■ **Task to complete**: Reproduce the records below exactly as they appear, omitting any pictures they contain.

[[ Given data, beginning ]]

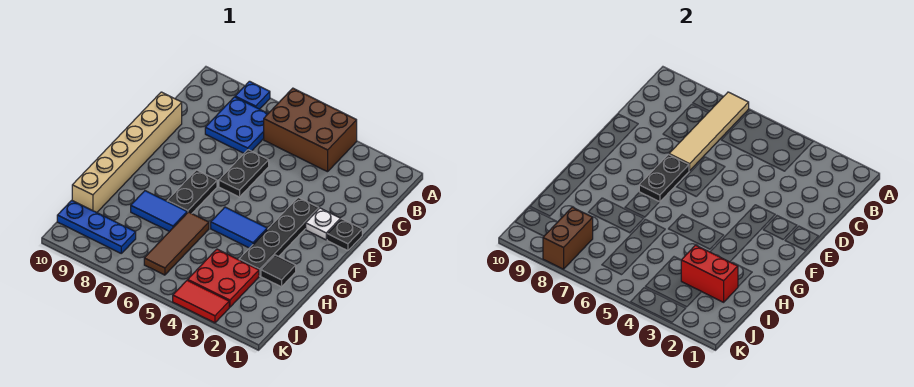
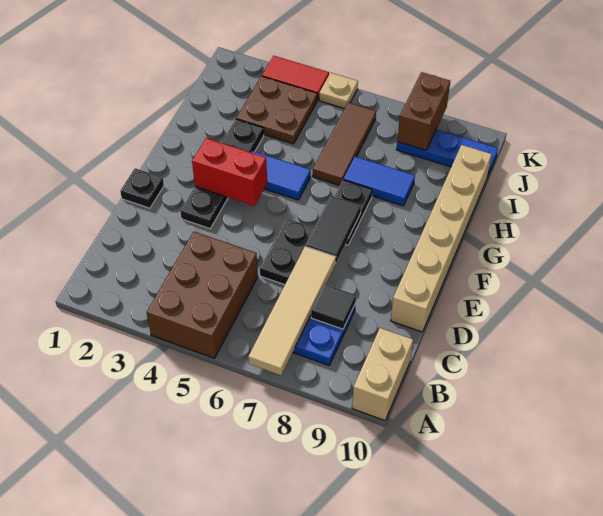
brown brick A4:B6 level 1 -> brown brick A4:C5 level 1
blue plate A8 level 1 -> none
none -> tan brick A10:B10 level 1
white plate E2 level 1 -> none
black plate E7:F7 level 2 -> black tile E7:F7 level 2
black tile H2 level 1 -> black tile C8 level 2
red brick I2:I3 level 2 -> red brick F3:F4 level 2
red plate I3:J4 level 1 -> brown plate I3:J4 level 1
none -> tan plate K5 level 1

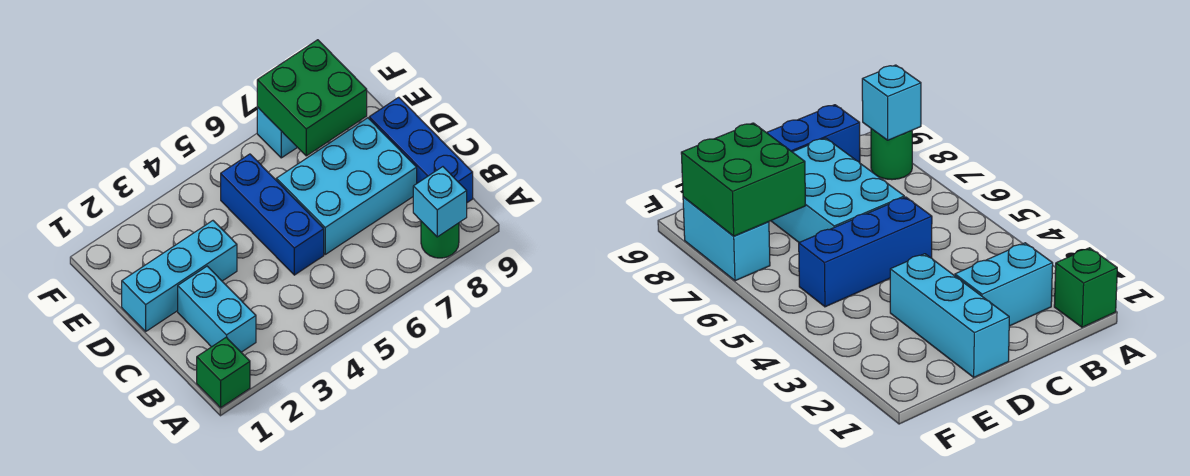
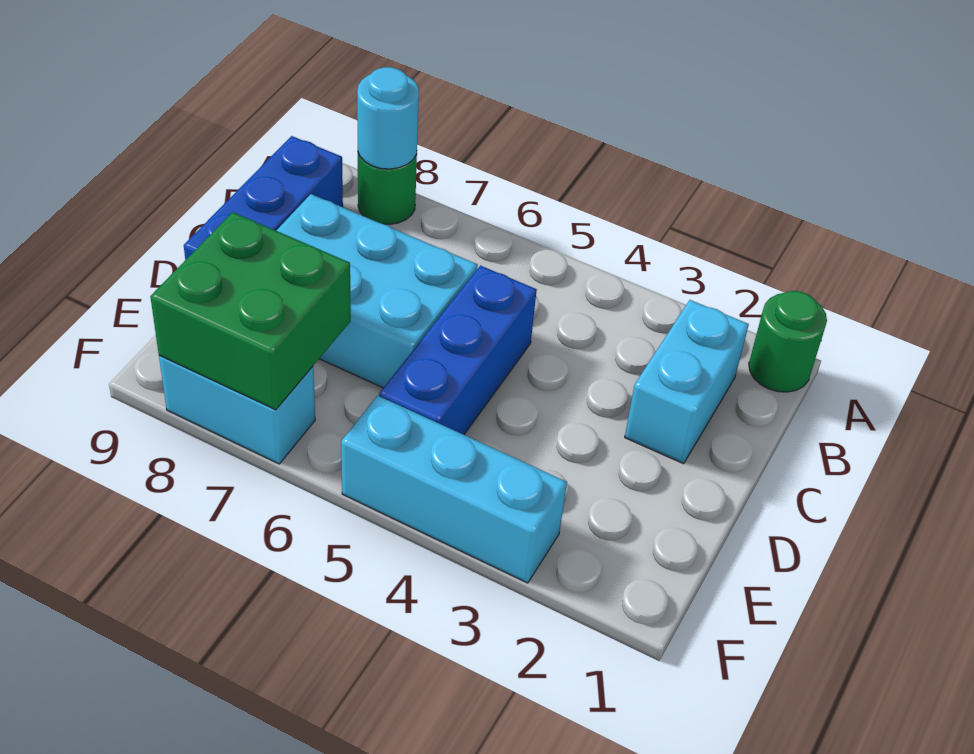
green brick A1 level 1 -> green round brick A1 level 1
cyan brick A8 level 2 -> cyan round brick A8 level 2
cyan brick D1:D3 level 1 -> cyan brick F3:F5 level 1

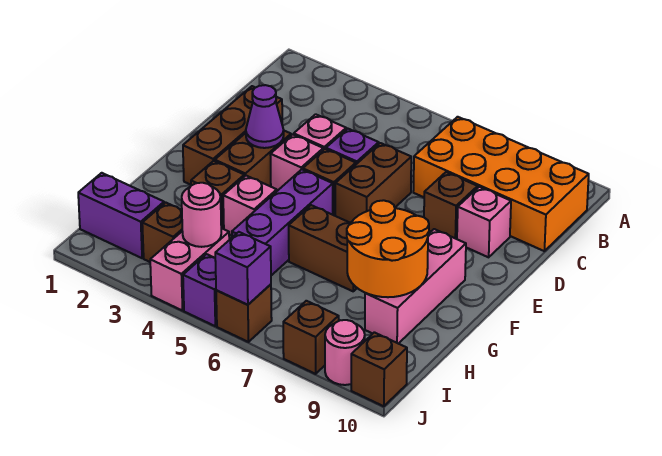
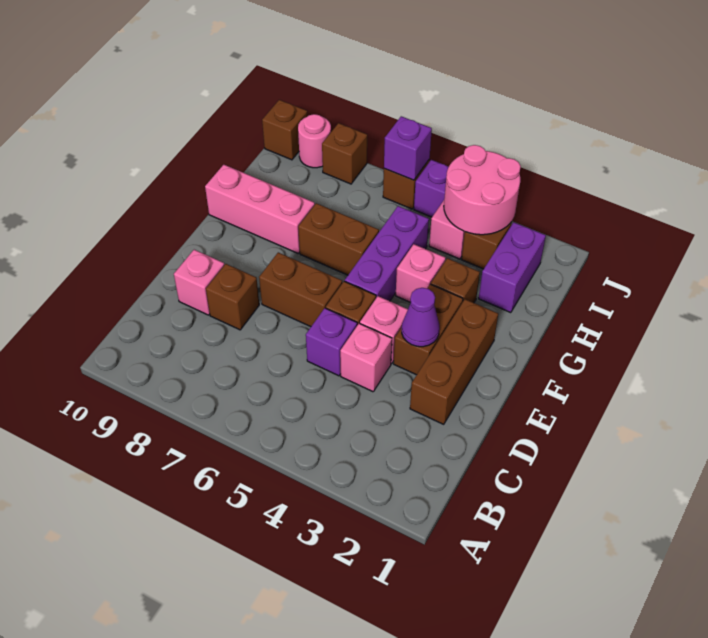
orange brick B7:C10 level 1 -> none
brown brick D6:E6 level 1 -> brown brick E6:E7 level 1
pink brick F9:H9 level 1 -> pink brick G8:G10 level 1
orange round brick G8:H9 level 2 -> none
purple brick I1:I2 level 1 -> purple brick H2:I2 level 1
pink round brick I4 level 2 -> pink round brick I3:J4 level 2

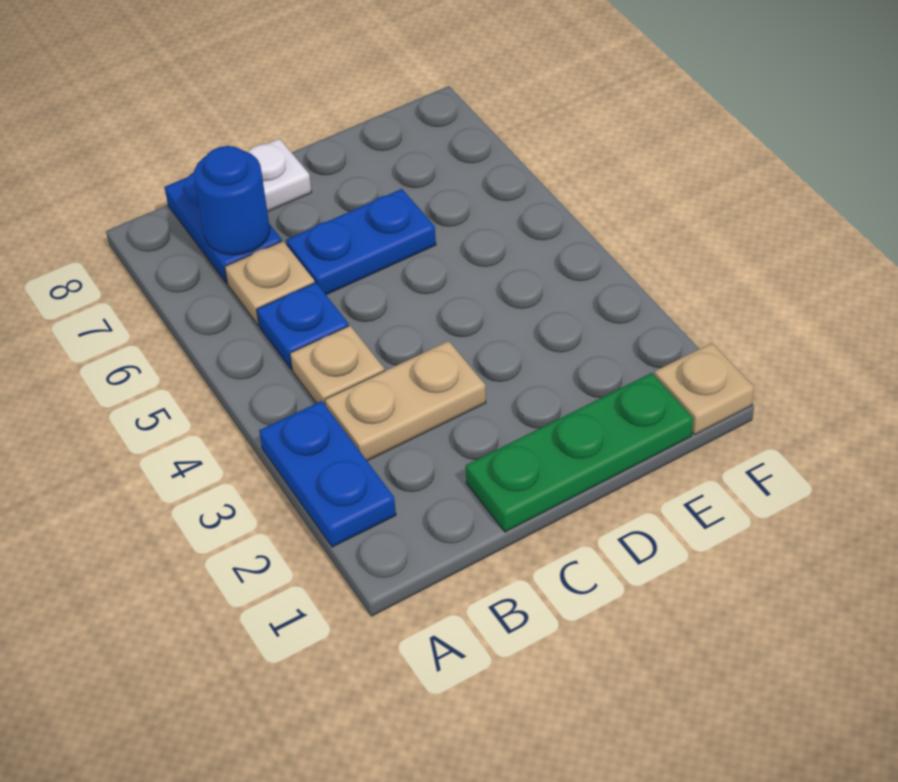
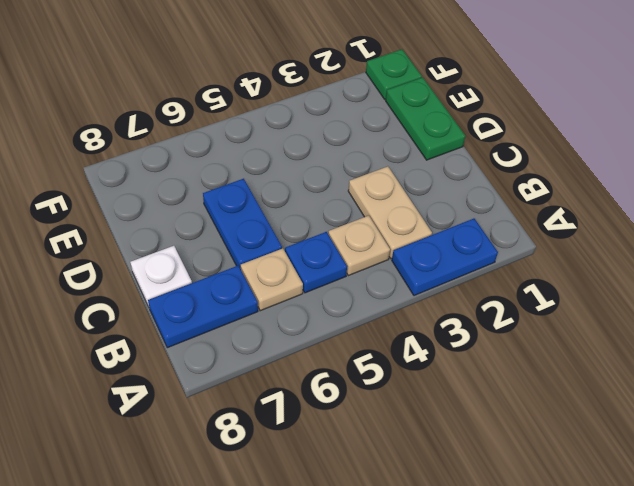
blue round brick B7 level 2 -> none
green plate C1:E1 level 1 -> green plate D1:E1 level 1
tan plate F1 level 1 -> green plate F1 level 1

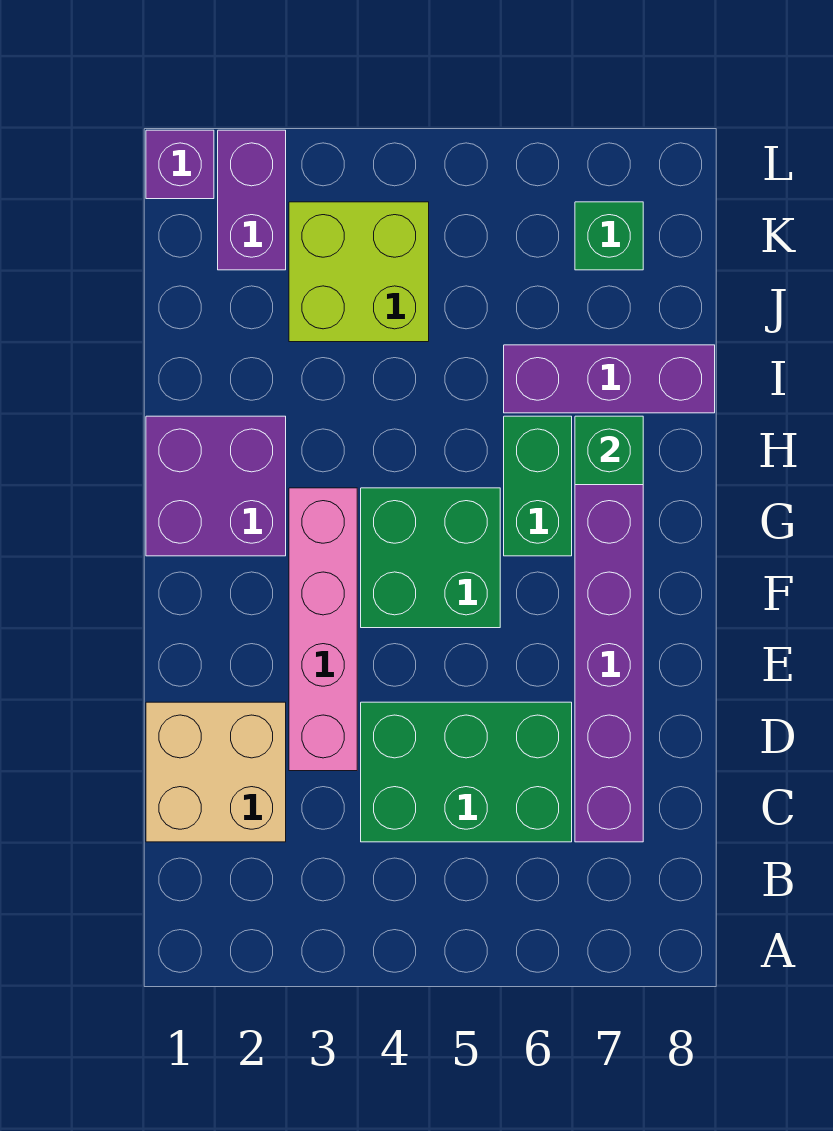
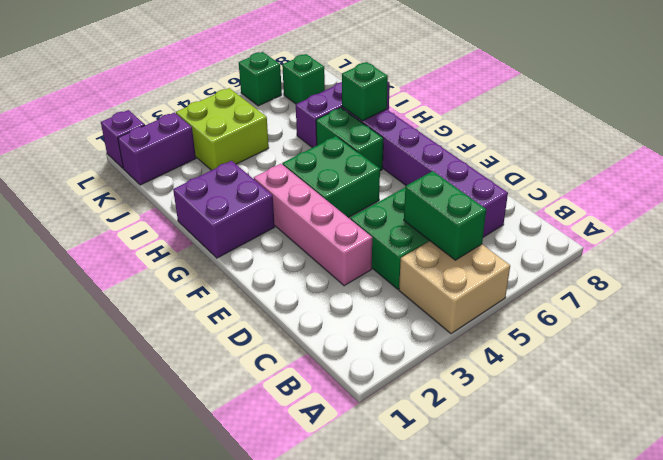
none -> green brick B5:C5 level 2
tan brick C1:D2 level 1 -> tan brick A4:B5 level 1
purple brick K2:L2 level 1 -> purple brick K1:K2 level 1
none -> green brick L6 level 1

[[ Given data, end ]]

■ **Answer area**:
brown brick A4:B6 level 1 -> brown brick A4:C5 level 1
blue plate A8 level 1 -> none
none -> tan brick A10:B10 level 1
white plate E2 level 1 -> none
black plate E7:F7 level 2 -> black tile E7:F7 level 2
black tile H2 level 1 -> black tile C8 level 2
red brick I2:I3 level 2 -> red brick F3:F4 level 2
red plate I3:J4 level 1 -> brown plate I3:J4 level 1
none -> tan plate K5 level 1

green brick A1 level 1 -> green round brick A1 level 1
cyan brick A8 level 2 -> cyan round brick A8 level 2
cyan brick D1:D3 level 1 -> cyan brick F3:F5 level 1

orange brick B7:C10 level 1 -> none
brown brick D6:E6 level 1 -> brown brick E6:E7 level 1
pink brick F9:H9 level 1 -> pink brick G8:G10 level 1
orange round brick G8:H9 level 2 -> none
purple brick I1:I2 level 1 -> purple brick H2:I2 level 1
pink round brick I4 level 2 -> pink round brick I3:J4 level 2

blue round brick B7 level 2 -> none
green plate C1:E1 level 1 -> green plate D1:E1 level 1
tan plate F1 level 1 -> green plate F1 level 1

none -> green brick B5:C5 level 2
tan brick C1:D2 level 1 -> tan brick A4:B5 level 1
purple brick K2:L2 level 1 -> purple brick K1:K2 level 1
none -> green brick L6 level 1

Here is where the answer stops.